:: Information provided ::
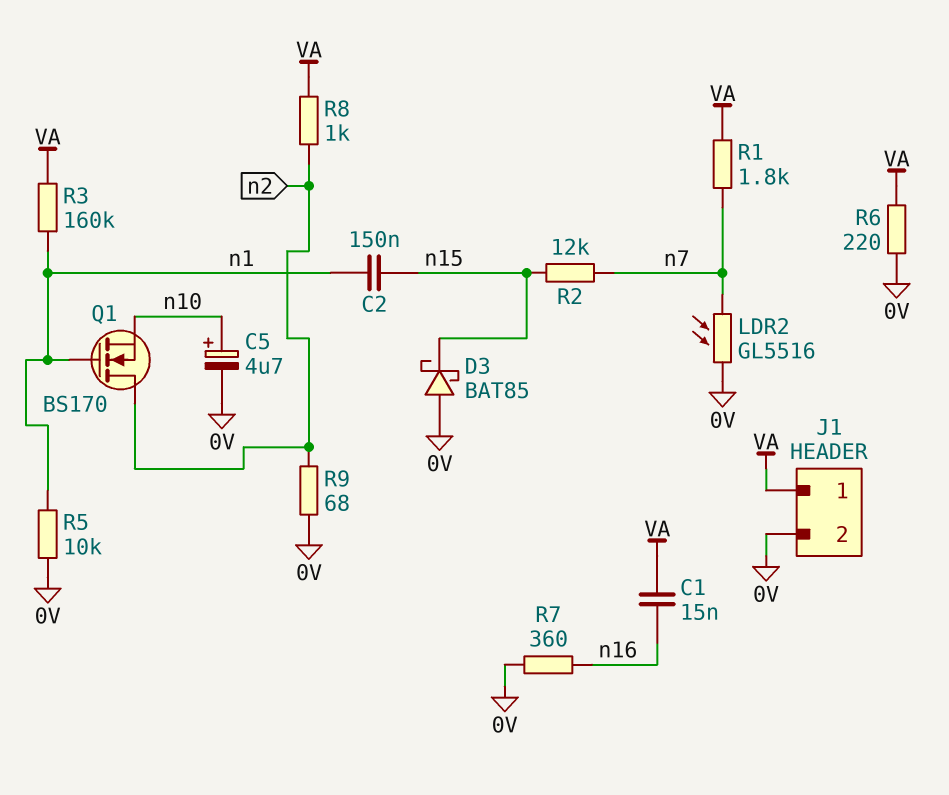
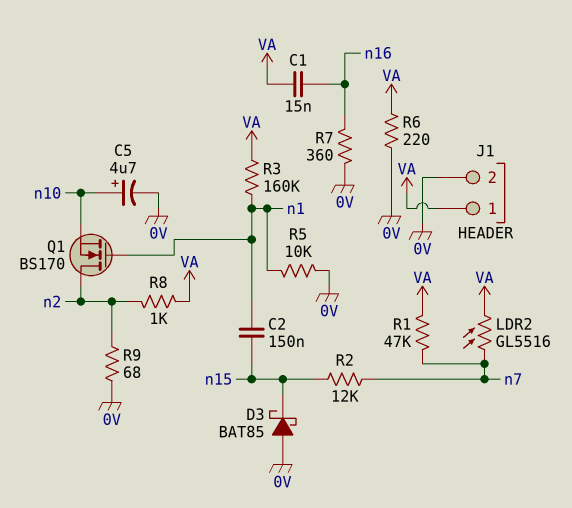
LDR2: GL5516 (0V, n7) -> GL5516 (VA, n7)
R1: 1.8k (VA, n7) -> 47k (VA, n7)

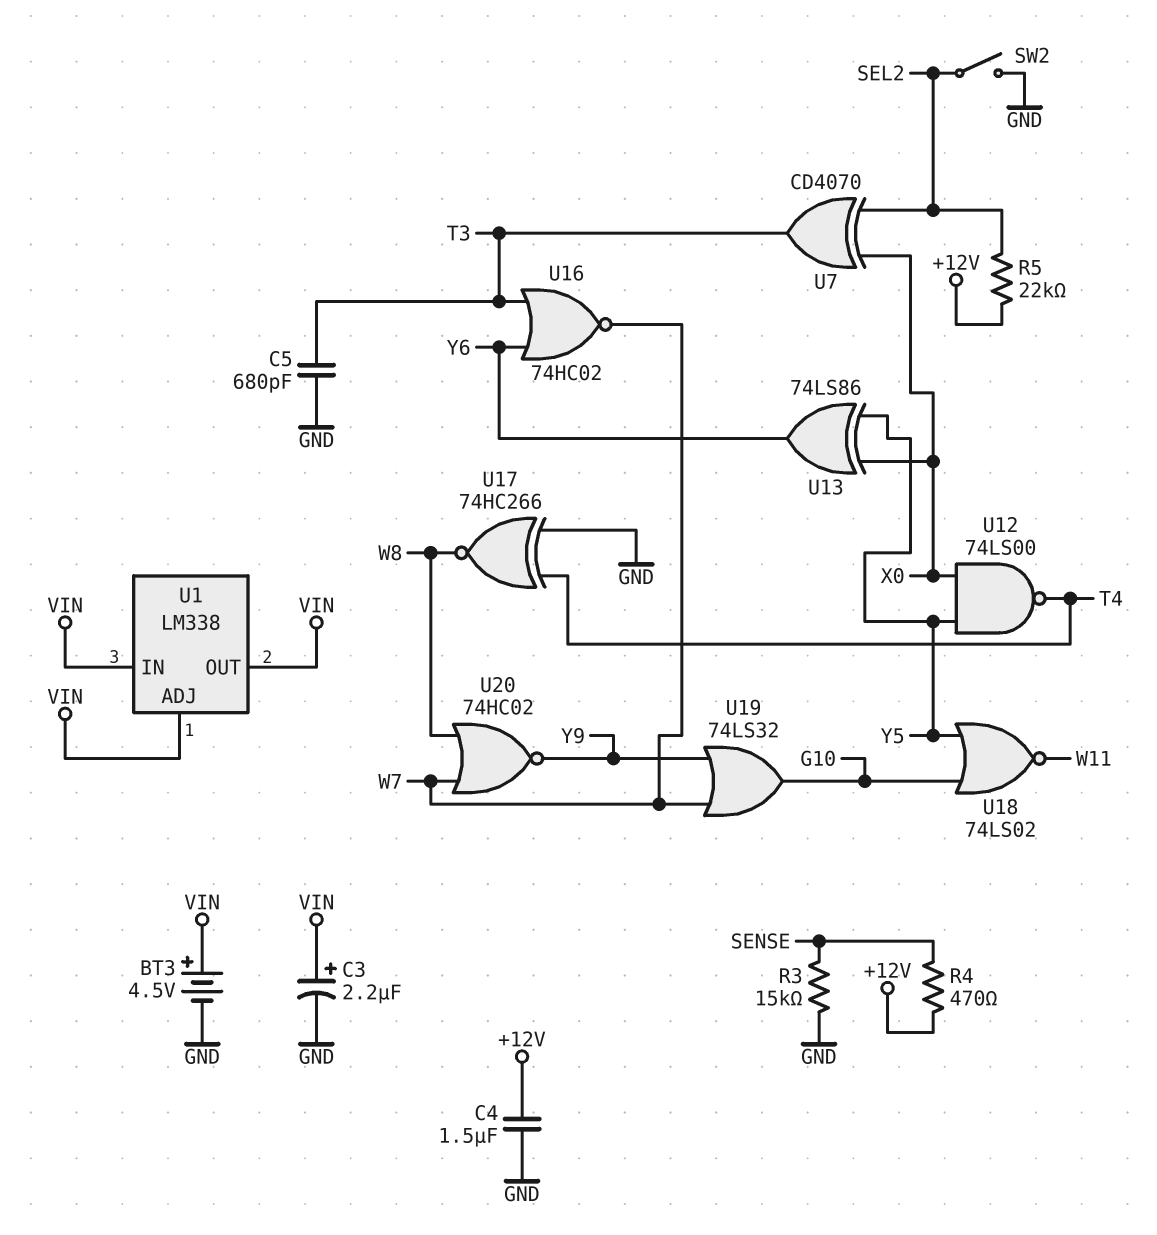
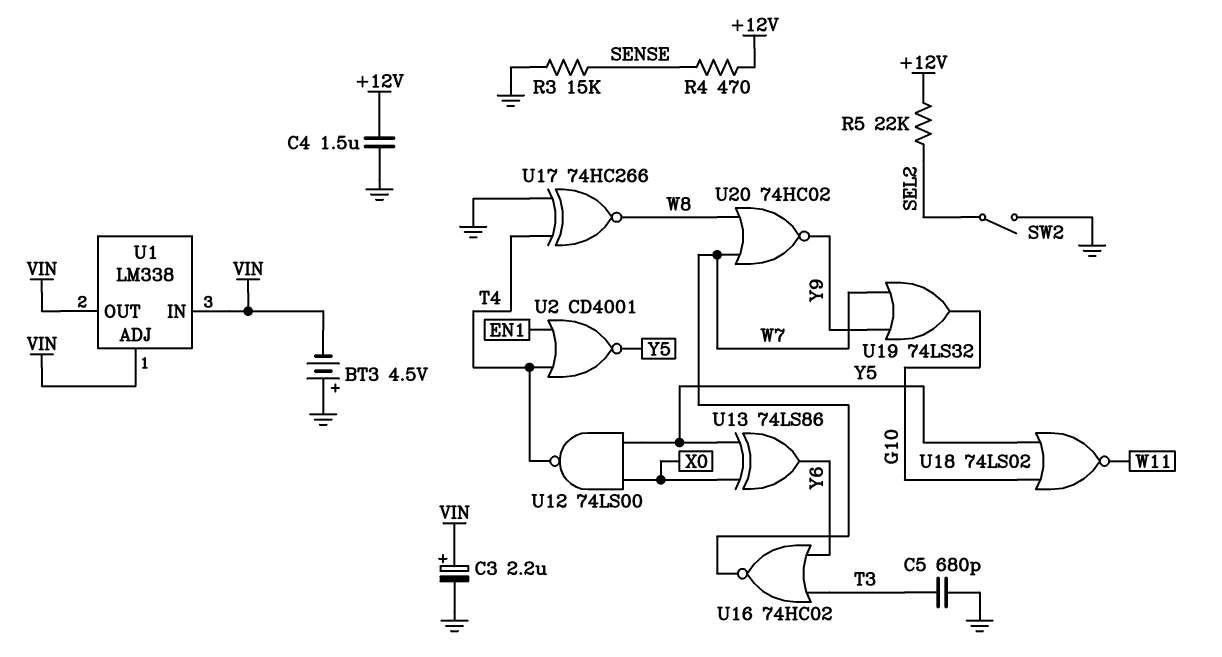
BT3: 4.5V (plus VIN, minus GND) -> 4.5V (plus GND, minus VIN)
U2: none -> NOR CD4001 (in EN1, in T4, out Y5)
U7: XOR CD4070 (in SEL2, in X0, out T3) -> none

:: Exercise description ::
Once the images are dropped, set down the remaining material word for word.

:: Exercise solution ::
LDR2: GL5516 (0V, n7) -> GL5516 (VA, n7)
R1: 1.8k (VA, n7) -> 47k (VA, n7)

BT3: 4.5V (plus VIN, minus GND) -> 4.5V (plus GND, minus VIN)
U2: none -> NOR CD4001 (in EN1, in T4, out Y5)
U7: XOR CD4070 (in SEL2, in X0, out T3) -> none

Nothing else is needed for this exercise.